• [Provided entries]
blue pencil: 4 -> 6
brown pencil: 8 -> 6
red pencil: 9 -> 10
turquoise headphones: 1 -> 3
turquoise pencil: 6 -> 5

• [Task requirements] Return, from the data, each line that has the word "pencil" in it.

• [Answer section]
blue pencil: 4 -> 6
brown pencil: 8 -> 6
red pencil: 9 -> 10
turquoise pencil: 6 -> 5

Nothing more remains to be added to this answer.